**Exercise brief:**
Reproduce every line of the listing from the line containing "attitude [879, 264]" through the last line, both ends included, with the requests unchanged. Multiply each coordinate value in the answers by 2.05 and round to the nearest whole number, rounding halves up.

**Supplied data:**
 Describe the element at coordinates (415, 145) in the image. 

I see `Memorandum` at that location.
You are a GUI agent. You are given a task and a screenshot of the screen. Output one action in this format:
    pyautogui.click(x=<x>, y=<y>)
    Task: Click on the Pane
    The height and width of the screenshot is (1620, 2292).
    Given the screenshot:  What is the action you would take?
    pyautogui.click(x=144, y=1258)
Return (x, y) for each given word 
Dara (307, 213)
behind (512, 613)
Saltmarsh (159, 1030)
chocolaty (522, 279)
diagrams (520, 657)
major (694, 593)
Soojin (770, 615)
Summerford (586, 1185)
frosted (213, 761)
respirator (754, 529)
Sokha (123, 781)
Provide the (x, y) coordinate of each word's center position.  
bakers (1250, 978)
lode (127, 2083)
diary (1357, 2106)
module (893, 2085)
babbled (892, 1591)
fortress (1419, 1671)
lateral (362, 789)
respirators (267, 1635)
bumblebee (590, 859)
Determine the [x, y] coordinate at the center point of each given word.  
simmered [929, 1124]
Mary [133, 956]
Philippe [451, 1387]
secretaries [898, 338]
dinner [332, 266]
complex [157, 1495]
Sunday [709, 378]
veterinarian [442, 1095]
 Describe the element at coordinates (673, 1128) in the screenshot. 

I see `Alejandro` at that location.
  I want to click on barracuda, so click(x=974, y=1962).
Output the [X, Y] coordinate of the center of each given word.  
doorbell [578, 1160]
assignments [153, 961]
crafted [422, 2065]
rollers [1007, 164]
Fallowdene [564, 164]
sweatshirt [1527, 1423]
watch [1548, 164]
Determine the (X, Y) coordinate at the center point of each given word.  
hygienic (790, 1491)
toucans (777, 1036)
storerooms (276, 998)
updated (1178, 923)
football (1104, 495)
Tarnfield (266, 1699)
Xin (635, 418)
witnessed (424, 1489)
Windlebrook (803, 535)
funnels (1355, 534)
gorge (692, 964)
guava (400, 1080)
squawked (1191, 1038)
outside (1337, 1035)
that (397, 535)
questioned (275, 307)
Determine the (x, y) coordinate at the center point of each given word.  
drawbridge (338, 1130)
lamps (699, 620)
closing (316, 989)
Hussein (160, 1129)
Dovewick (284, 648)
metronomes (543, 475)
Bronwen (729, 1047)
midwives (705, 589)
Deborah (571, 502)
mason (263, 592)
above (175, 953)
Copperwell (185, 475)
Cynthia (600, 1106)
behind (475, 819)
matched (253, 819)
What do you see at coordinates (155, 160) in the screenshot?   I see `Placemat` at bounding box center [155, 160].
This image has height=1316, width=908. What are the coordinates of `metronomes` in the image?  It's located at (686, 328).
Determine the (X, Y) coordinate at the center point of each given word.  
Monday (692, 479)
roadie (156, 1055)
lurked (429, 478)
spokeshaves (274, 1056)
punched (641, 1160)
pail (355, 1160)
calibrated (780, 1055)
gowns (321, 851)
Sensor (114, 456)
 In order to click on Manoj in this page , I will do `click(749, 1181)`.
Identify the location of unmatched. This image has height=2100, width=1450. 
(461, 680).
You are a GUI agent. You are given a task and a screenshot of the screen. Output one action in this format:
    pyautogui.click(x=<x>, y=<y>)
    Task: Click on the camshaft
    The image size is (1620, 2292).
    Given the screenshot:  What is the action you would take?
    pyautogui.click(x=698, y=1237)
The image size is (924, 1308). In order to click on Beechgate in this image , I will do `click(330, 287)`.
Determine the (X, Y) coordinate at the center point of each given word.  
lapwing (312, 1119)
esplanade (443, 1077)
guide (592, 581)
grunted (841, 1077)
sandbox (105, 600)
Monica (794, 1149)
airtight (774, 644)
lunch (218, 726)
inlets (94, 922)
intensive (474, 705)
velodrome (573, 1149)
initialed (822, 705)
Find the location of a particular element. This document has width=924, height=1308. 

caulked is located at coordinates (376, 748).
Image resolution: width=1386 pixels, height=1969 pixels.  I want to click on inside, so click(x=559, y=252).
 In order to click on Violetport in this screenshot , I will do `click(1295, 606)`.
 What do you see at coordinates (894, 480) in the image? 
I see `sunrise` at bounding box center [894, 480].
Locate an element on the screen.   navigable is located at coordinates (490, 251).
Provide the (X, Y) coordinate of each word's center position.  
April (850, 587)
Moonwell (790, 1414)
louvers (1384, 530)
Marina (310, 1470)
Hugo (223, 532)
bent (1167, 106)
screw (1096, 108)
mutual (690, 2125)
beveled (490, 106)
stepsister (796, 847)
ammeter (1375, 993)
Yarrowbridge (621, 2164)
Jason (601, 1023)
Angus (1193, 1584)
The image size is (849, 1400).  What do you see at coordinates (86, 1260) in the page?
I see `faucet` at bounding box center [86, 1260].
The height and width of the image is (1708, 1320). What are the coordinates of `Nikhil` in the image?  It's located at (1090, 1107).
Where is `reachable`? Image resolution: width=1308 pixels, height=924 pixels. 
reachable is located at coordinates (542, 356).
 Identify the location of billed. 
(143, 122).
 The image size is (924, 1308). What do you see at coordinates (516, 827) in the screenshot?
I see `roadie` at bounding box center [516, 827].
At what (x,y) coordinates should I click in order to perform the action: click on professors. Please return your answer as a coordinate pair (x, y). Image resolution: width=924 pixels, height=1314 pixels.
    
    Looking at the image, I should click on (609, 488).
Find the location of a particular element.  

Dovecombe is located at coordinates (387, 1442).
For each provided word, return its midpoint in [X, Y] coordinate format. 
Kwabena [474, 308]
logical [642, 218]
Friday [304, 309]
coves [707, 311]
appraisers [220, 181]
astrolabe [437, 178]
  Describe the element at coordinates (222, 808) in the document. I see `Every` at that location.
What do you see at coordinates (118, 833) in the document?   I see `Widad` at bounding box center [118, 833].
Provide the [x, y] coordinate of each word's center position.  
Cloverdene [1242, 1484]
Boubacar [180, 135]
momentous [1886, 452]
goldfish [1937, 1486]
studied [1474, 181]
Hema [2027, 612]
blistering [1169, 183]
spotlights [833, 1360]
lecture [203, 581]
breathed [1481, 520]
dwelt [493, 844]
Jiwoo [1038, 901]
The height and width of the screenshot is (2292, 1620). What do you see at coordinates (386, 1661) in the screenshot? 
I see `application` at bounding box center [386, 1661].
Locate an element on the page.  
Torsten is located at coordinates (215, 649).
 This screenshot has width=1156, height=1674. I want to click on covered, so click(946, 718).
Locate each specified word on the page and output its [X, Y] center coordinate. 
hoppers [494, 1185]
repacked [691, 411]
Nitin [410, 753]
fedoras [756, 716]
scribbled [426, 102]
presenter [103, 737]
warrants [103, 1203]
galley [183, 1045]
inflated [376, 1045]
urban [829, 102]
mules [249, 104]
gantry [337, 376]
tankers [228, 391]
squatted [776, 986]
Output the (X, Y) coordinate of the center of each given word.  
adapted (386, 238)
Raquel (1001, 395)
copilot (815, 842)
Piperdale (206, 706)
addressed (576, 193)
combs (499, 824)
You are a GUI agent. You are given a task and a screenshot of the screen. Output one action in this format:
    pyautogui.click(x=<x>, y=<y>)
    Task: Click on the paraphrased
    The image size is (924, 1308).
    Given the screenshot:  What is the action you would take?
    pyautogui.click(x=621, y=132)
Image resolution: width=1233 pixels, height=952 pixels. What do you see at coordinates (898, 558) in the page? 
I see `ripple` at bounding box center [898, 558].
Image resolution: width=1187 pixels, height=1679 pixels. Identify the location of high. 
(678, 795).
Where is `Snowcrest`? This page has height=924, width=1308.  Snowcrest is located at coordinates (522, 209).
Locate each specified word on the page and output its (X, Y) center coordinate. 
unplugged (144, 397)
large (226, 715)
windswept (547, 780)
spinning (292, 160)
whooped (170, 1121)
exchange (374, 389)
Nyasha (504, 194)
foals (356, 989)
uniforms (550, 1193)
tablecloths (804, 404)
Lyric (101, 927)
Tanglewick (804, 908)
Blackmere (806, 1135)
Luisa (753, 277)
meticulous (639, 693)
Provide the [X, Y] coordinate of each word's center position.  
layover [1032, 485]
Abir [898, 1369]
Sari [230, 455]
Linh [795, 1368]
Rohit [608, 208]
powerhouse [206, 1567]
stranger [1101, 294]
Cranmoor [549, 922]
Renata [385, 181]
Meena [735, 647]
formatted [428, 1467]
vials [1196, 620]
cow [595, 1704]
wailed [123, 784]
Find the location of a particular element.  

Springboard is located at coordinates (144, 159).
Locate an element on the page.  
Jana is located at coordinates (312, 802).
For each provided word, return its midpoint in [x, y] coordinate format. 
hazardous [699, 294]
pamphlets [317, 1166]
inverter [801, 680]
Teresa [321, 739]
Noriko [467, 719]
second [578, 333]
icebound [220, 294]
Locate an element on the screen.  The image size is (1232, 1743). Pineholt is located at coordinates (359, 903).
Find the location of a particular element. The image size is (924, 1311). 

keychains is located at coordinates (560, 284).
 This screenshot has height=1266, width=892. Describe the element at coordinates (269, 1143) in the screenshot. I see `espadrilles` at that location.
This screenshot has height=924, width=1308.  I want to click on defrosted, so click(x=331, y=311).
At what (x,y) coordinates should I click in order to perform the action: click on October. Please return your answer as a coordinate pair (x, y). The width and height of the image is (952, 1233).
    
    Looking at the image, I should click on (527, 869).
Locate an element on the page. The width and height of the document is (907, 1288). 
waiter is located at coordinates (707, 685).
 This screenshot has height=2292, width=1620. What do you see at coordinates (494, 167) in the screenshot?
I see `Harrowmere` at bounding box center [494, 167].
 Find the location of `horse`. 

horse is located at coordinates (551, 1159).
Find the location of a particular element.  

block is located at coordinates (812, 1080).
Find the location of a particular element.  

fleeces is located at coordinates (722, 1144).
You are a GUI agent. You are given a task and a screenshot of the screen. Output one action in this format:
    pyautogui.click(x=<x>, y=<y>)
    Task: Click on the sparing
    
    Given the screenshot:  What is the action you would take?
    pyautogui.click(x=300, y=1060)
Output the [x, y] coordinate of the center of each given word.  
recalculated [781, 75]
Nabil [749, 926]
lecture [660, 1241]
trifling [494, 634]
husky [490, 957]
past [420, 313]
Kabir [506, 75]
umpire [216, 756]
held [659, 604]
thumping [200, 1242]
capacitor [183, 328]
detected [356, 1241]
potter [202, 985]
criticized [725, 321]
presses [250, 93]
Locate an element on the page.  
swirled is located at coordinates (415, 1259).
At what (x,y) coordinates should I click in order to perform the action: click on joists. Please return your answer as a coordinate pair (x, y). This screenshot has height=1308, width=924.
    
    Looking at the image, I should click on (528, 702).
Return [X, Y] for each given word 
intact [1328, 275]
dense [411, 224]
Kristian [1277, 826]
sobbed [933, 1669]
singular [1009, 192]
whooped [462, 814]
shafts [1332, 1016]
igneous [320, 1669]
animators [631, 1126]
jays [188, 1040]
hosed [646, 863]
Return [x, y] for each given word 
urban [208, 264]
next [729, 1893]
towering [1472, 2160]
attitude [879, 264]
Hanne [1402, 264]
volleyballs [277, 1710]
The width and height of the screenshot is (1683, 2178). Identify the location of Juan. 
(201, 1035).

**Exercise answer:**
attitude [1802, 541]
Hanne [2874, 541]
volleyballs [568, 3506]
The width and height of the screenshot is (1683, 2178). Identify the location of Juan. 
(412, 2122).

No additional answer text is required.